### The data
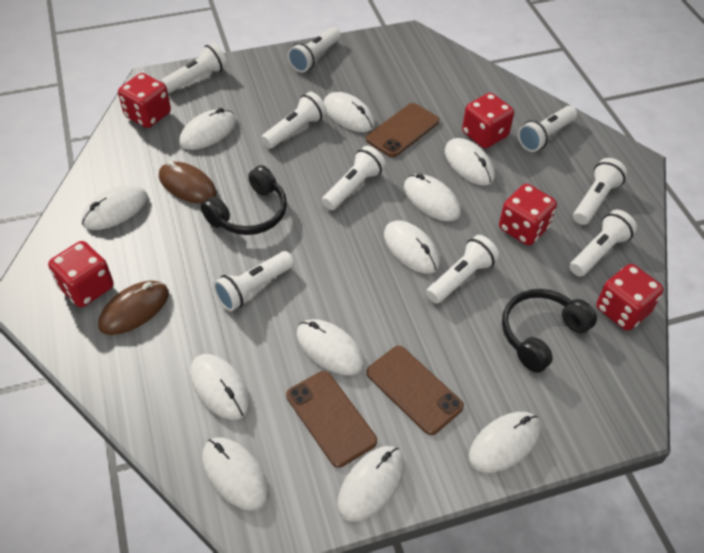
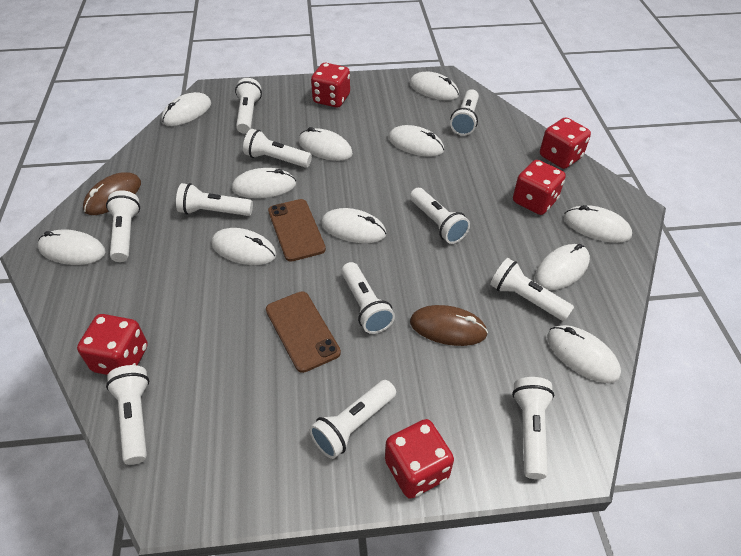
black headphones: 2 -> 0
brown phone: 3 -> 2
white flashlight: 9 -> 11

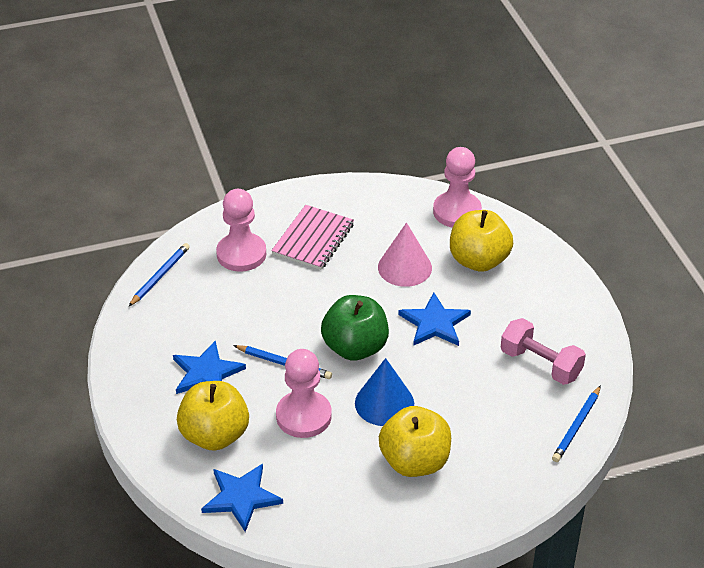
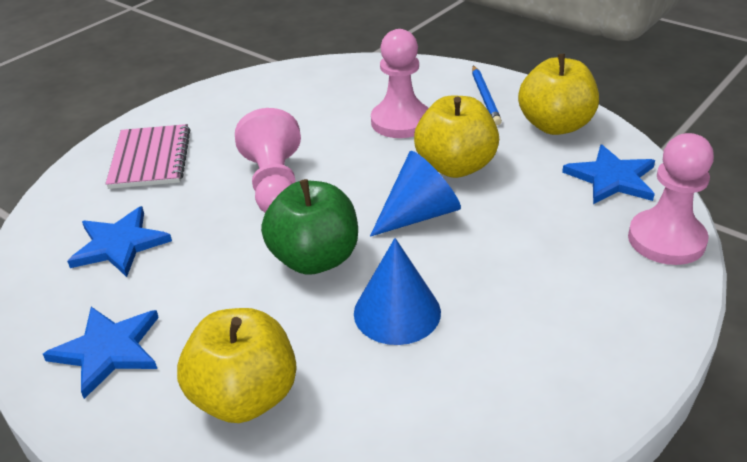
blue cone: 1 -> 2
blue pencil: 3 -> 1
pink cone: 1 -> 0
pink dumbbell: 1 -> 0

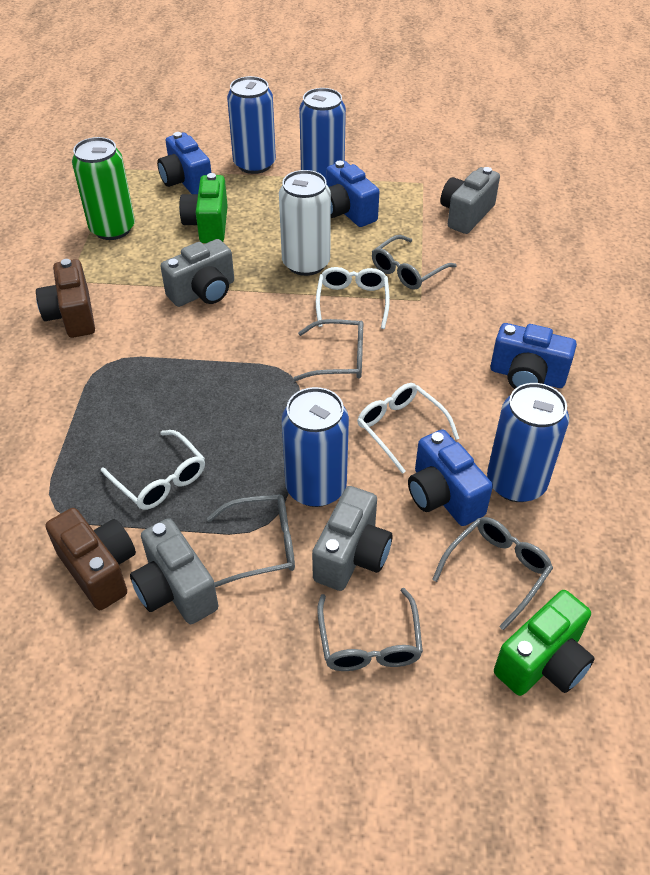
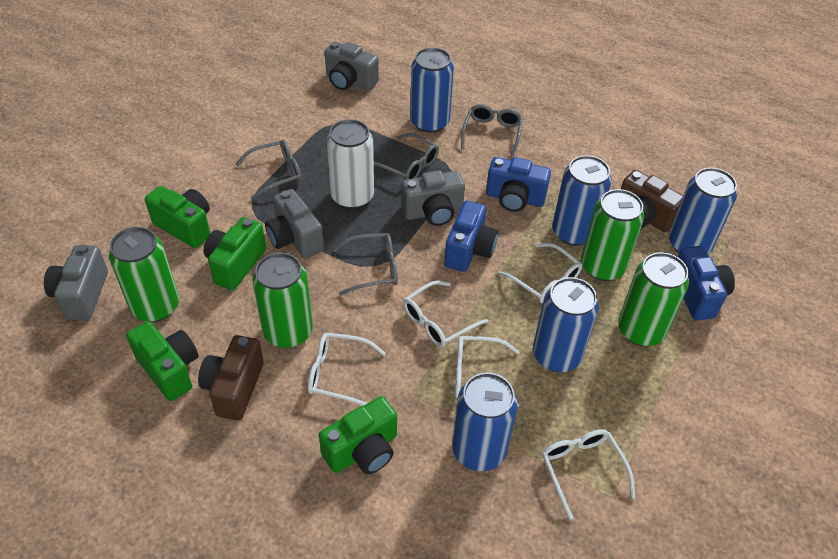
blue camera: 4 -> 3
blue can: 4 -> 5
green camera: 2 -> 4
green can: 1 -> 4
grey glasses: 5 -> 4
white glasses: 3 -> 5

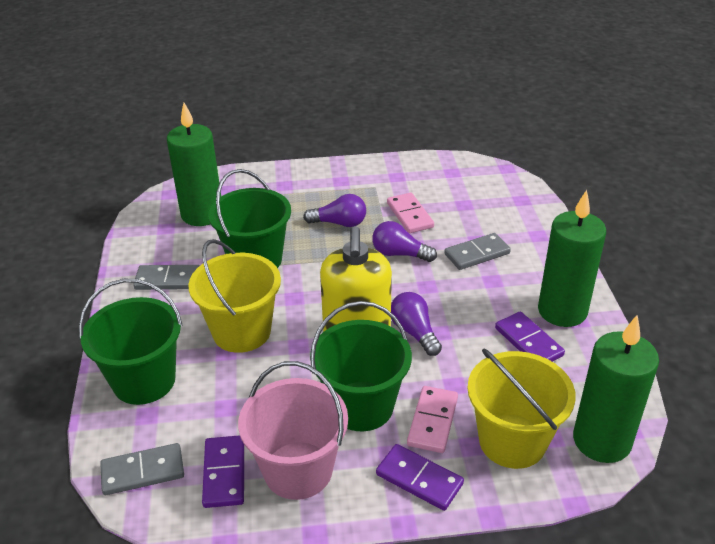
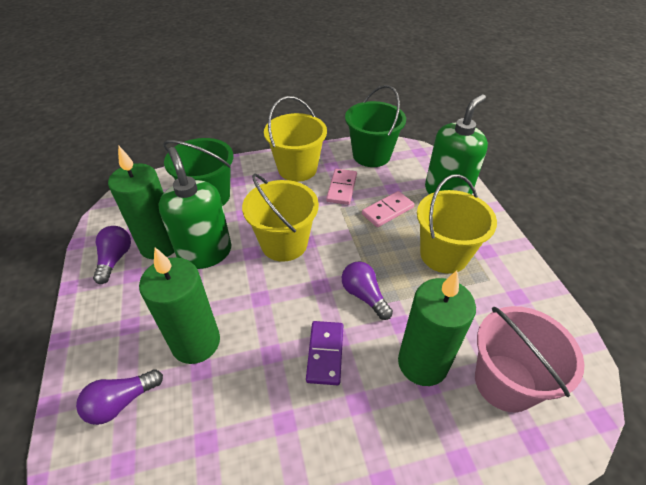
green bucket: 3 -> 2
green soap dispenser: 0 -> 2
grey domino: 3 -> 0
purple domino: 3 -> 1
yellow bucket: 2 -> 3
yellow soap dispenser: 1 -> 0

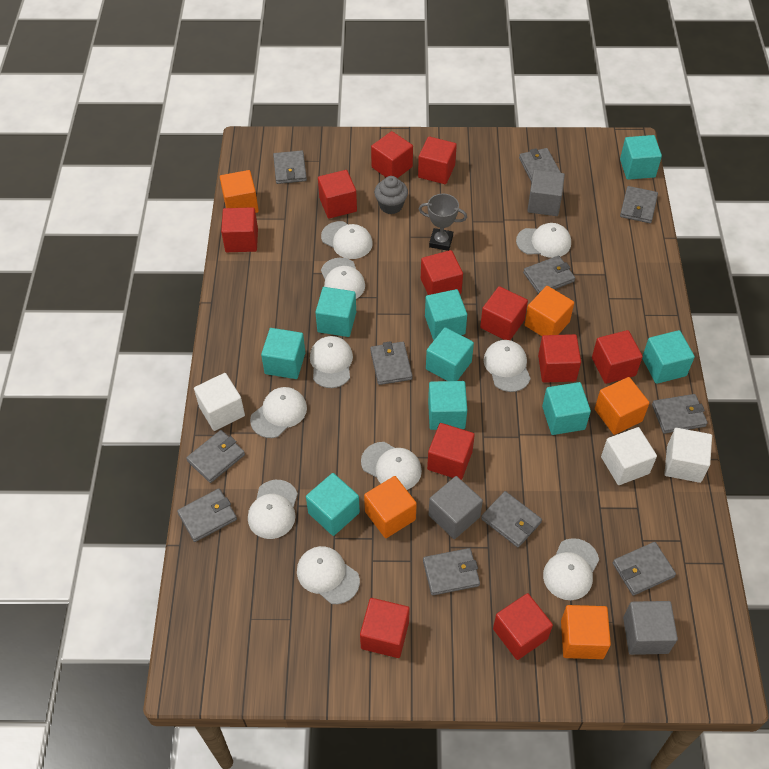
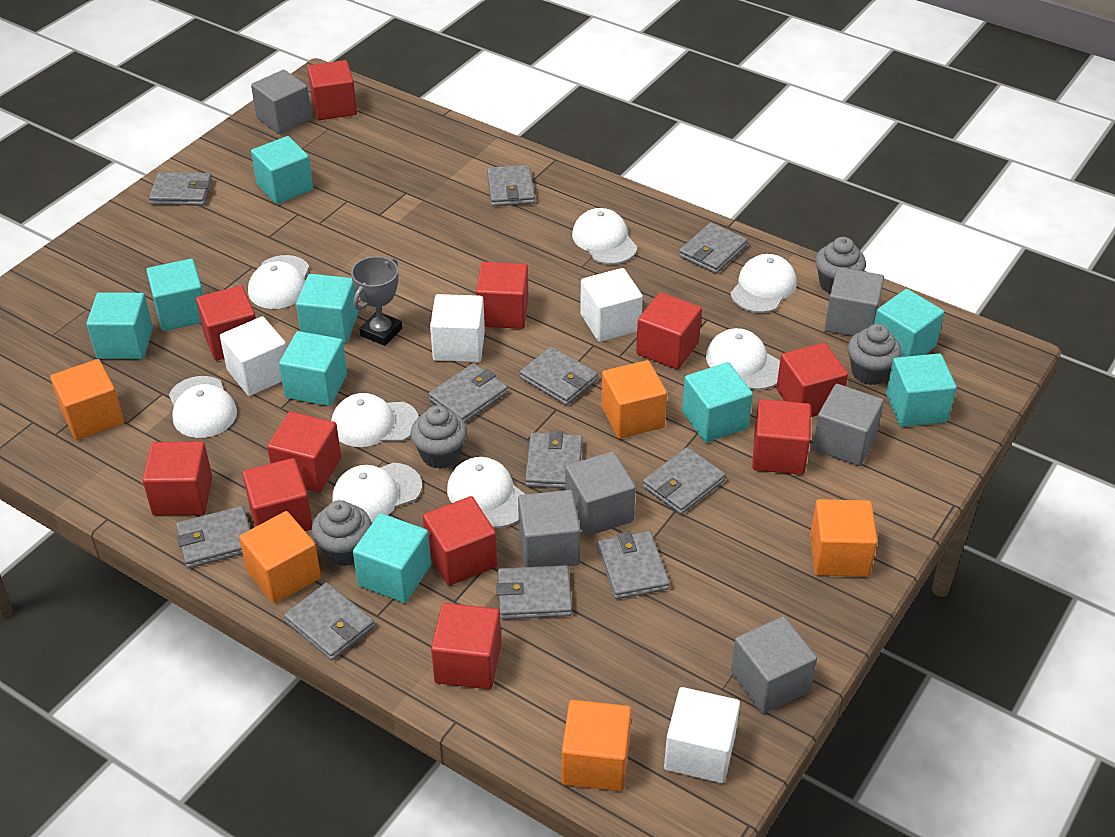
grey cube: 3 -> 6
grey cupcake: 1 -> 4
white cap: 10 -> 8
white cube: 3 -> 4

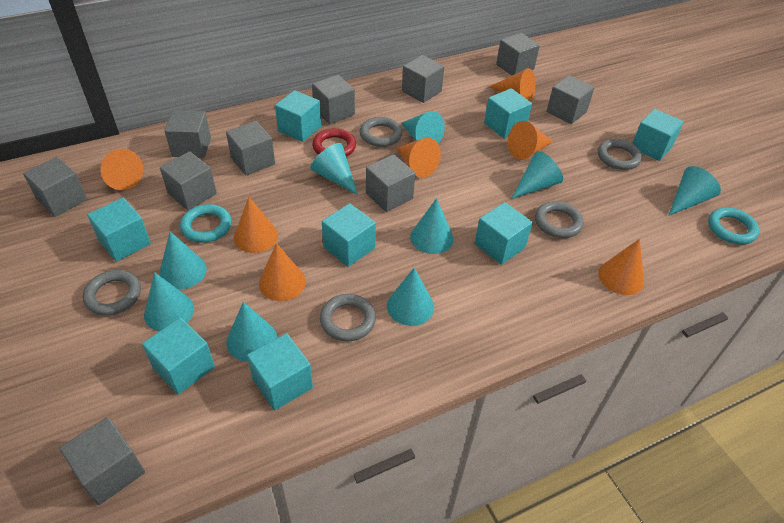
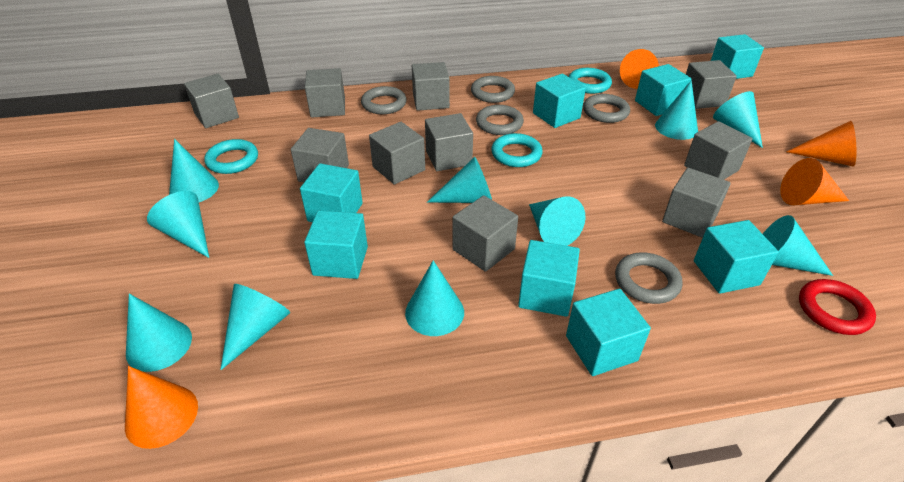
orange cone: 7 -> 4
turquoise cone: 9 -> 10
turquoise ring: 2 -> 3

### Problem description
A faithful, word-for-word copy of the records above, pictures left out, is the answer.

### Output of the exercise
black headphones: 2 -> 0
brown phone: 3 -> 2
white flashlight: 9 -> 11

blue cone: 1 -> 2
blue pencil: 3 -> 1
pink cone: 1 -> 0
pink dumbbell: 1 -> 0

blue camera: 4 -> 3
blue can: 4 -> 5
green camera: 2 -> 4
green can: 1 -> 4
grey glasses: 5 -> 4
white glasses: 3 -> 5

green bucket: 3 -> 2
green soap dispenser: 0 -> 2
grey domino: 3 -> 0
purple domino: 3 -> 1
yellow bucket: 2 -> 3
yellow soap dispenser: 1 -> 0

grey cube: 3 -> 6
grey cupcake: 1 -> 4
white cap: 10 -> 8
white cube: 3 -> 4

orange cone: 7 -> 4
turquoise cone: 9 -> 10
turquoise ring: 2 -> 3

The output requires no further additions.